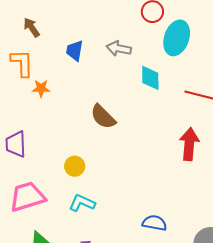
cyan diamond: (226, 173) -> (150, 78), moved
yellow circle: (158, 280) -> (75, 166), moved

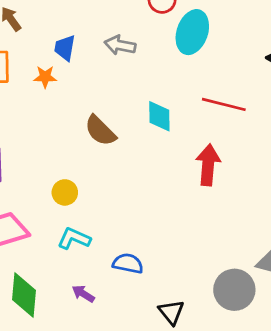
cyan diamond: (150, 78) -> (159, 116), moved
orange star: (41, 88) -> (45, 77), moved
blue semicircle: (155, 223) -> (128, 263), moved

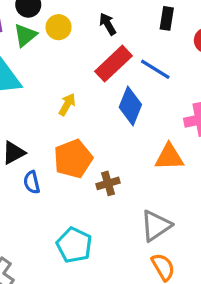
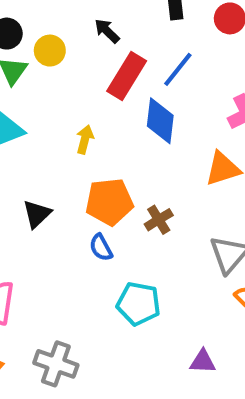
blue line: (155, 69) -> (178, 69), turned -68
orange pentagon: (73, 159) -> (109, 202), turned 30
blue semicircle: (32, 182) -> (101, 248), moved

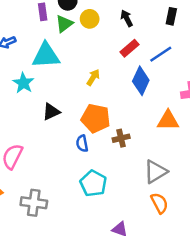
red rectangle: (127, 76) -> (130, 48), size x0.7
gray cross: (56, 364) -> (34, 203), turned -30

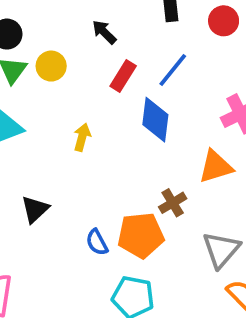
yellow circle: (90, 19) -> (51, 66), moved
orange pentagon: (96, 118) -> (141, 235), moved
brown cross: (121, 138) -> (173, 203), moved

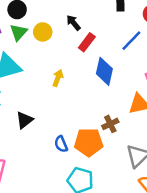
black arrow: (104, 32) -> (73, 23), moved
blue line: (173, 70) -> (131, 41), moved

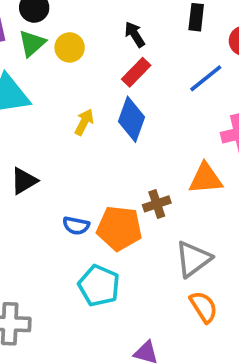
black arrow: (73, 23) -> (135, 34), moved
blue diamond: (104, 71) -> (132, 119), moved
blue semicircle: (61, 144) -> (76, 226), turned -63

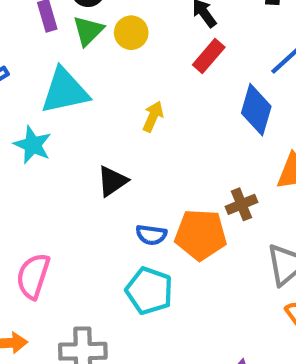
blue diamond: (132, 119) -> (256, 110), moved
black triangle: (24, 181) -> (112, 181), moved
cyan pentagon: (99, 286) -> (149, 291), moved

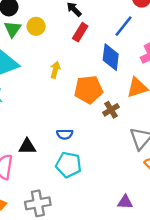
black triangle: (112, 181) -> (27, 146), moved, turned 42
orange pentagon: (201, 235) -> (88, 90), moved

**EXERCISE PROMPT:** Give back the listing word for word, minus its images.

**TASK SOLUTION:**
cyan diamond: (226, 173) -> (150, 78), moved
yellow circle: (158, 280) -> (75, 166), moved

cyan diamond: (150, 78) -> (159, 116), moved
orange star: (41, 88) -> (45, 77), moved
blue semicircle: (155, 223) -> (128, 263), moved

blue line: (155, 69) -> (178, 69), turned -68
orange pentagon: (73, 159) -> (109, 202), turned 30
blue semicircle: (32, 182) -> (101, 248), moved

red rectangle: (127, 76) -> (130, 48), size x0.7
gray cross: (56, 364) -> (34, 203), turned -30

yellow circle: (90, 19) -> (51, 66), moved
orange pentagon: (96, 118) -> (141, 235), moved
brown cross: (121, 138) -> (173, 203), moved

black arrow: (104, 32) -> (73, 23), moved
blue line: (173, 70) -> (131, 41), moved

black arrow: (73, 23) -> (135, 34), moved
blue diamond: (104, 71) -> (132, 119), moved
blue semicircle: (61, 144) -> (76, 226), turned -63

blue diamond: (132, 119) -> (256, 110), moved
black triangle: (24, 181) -> (112, 181), moved
cyan pentagon: (99, 286) -> (149, 291), moved

black triangle: (112, 181) -> (27, 146), moved, turned 42
orange pentagon: (201, 235) -> (88, 90), moved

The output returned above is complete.